● EXERCISE DIRECTIONS: Could you show all lines in the entries below that contain the string "left"?

● DATA UNDER STUDY:
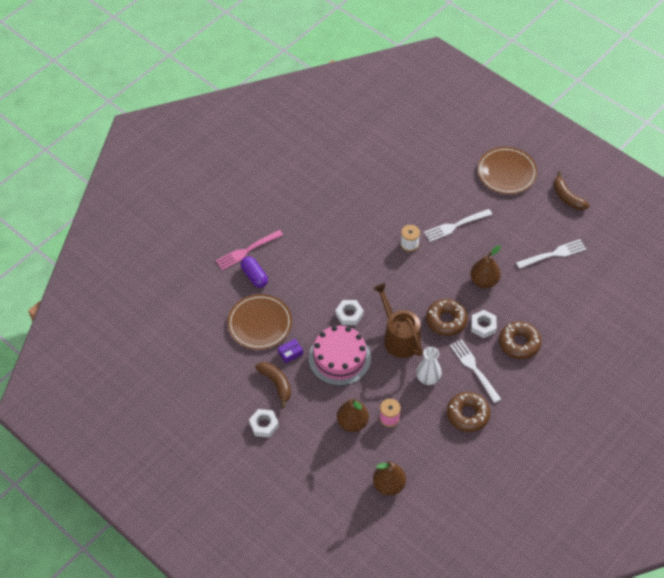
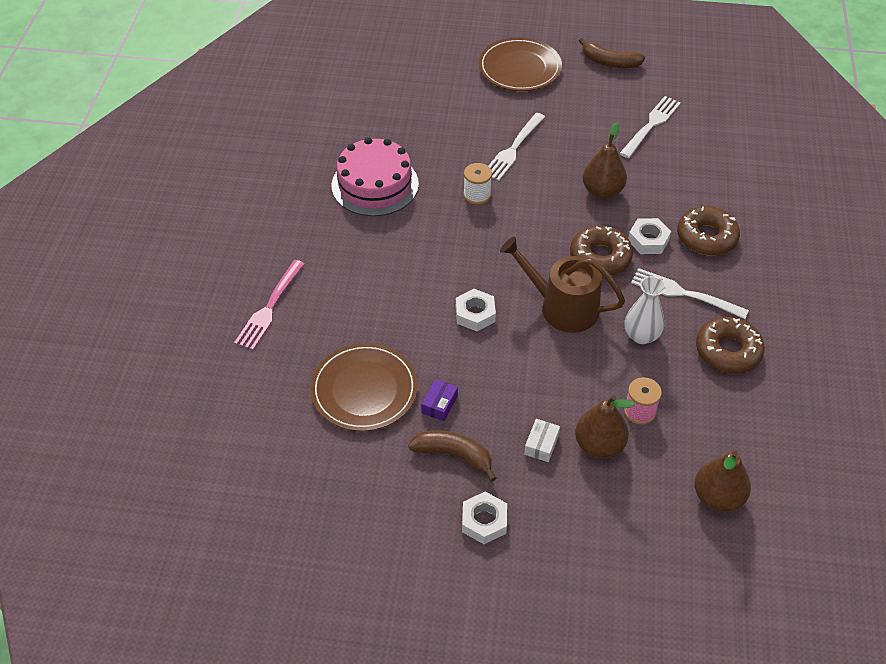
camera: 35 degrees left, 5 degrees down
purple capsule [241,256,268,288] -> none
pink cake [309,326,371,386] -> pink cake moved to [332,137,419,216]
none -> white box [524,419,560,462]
==
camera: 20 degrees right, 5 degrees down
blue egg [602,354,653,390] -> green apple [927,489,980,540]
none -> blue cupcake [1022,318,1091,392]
==
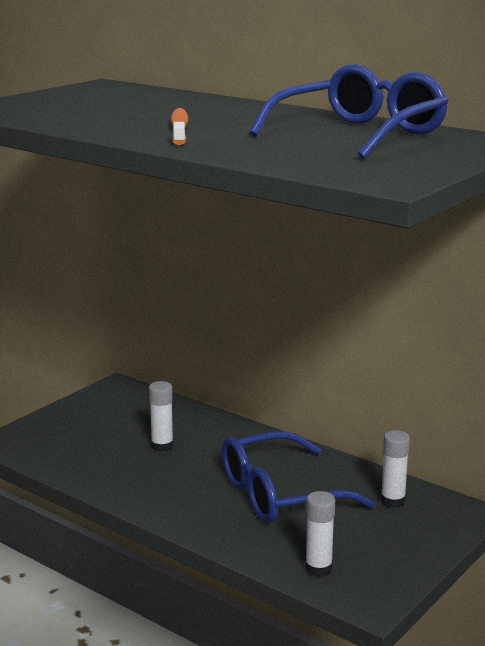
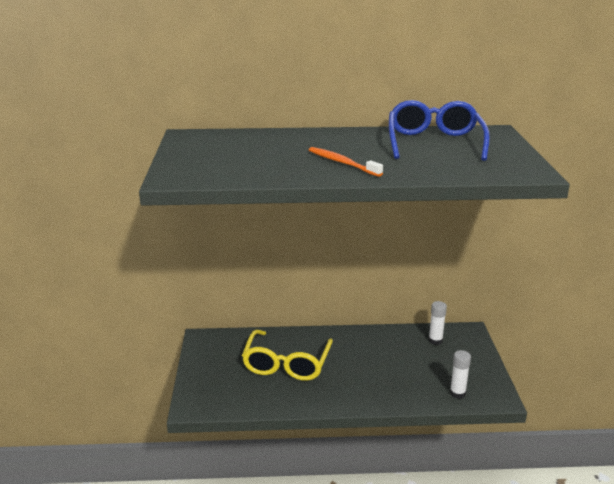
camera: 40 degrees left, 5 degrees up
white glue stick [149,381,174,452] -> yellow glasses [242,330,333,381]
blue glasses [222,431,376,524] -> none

● RESULT:
camera: 35 degrees left, 5 degrees down
camera: 40 degrees left, 5 degrees up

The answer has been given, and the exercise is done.